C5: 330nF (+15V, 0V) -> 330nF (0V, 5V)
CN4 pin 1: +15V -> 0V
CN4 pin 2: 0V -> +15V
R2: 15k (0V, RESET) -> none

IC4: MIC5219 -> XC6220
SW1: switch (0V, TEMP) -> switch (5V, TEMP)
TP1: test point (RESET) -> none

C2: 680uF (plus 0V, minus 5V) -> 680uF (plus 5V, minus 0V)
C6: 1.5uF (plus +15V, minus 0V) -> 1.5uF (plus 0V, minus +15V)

========================================================================

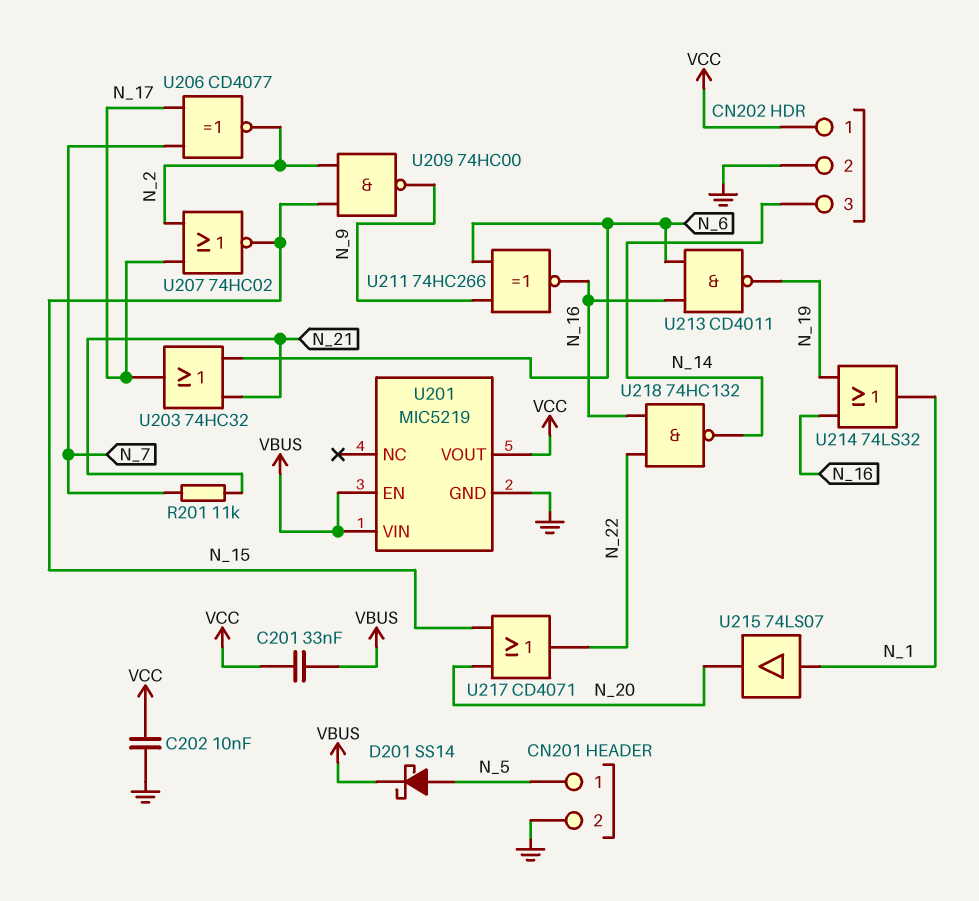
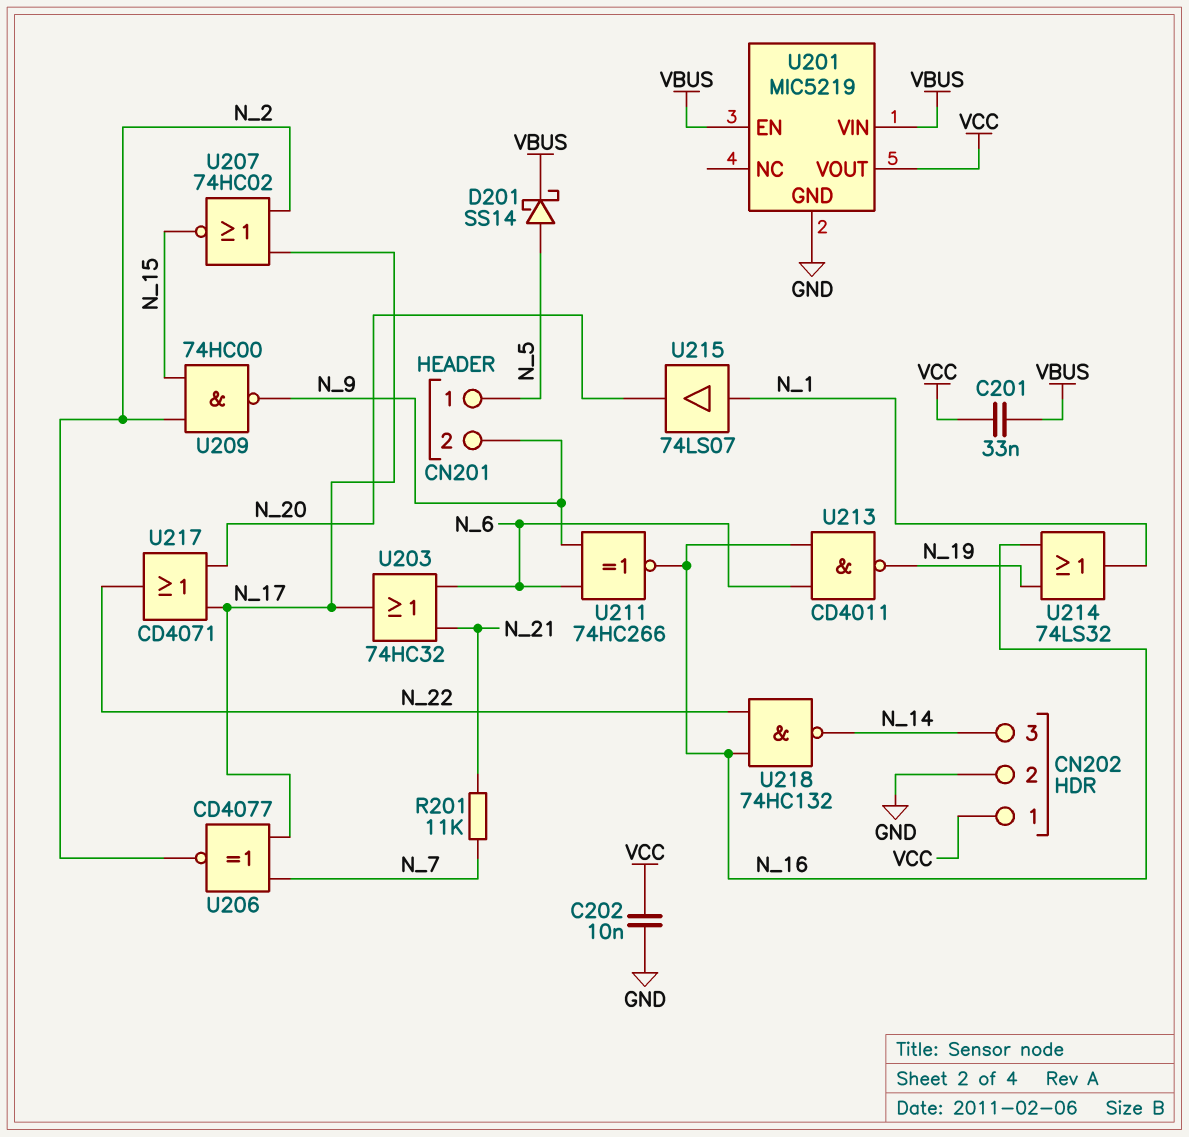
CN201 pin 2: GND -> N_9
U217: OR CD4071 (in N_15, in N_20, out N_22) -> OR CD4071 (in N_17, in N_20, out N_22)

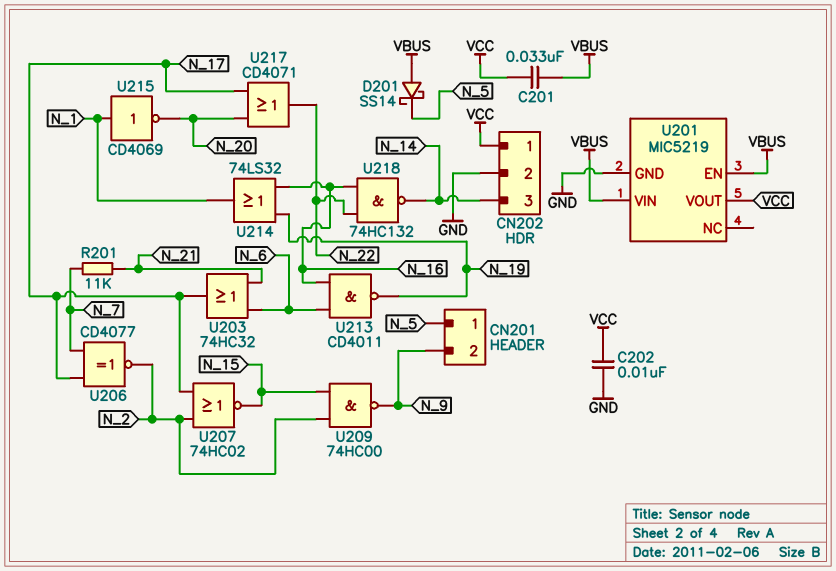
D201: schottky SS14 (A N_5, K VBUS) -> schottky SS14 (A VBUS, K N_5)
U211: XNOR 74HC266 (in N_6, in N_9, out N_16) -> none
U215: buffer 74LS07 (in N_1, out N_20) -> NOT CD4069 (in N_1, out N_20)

========================================================================

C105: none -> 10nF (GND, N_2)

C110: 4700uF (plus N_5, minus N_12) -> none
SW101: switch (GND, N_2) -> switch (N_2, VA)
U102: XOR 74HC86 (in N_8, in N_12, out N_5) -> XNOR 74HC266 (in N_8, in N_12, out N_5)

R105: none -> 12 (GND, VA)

========================================================================

*Task goal*. Would you please write out, exactly and with no other lines, the stretch of the listing above from the line containing "R2: 15k (0V, RESET) -> none" through the line containing "C6: 1.5uF (plus"?

*Exercise result*.
R2: 15k (0V, RESET) -> none

IC4: MIC5219 -> XC6220
SW1: switch (0V, TEMP) -> switch (5V, TEMP)
TP1: test point (RESET) -> none

C2: 680uF (plus 0V, minus 5V) -> 680uF (plus 5V, minus 0V)
C6: 1.5uF (plus +15V, minus 0V) -> 1.5uF (plus 0V, minus +15V)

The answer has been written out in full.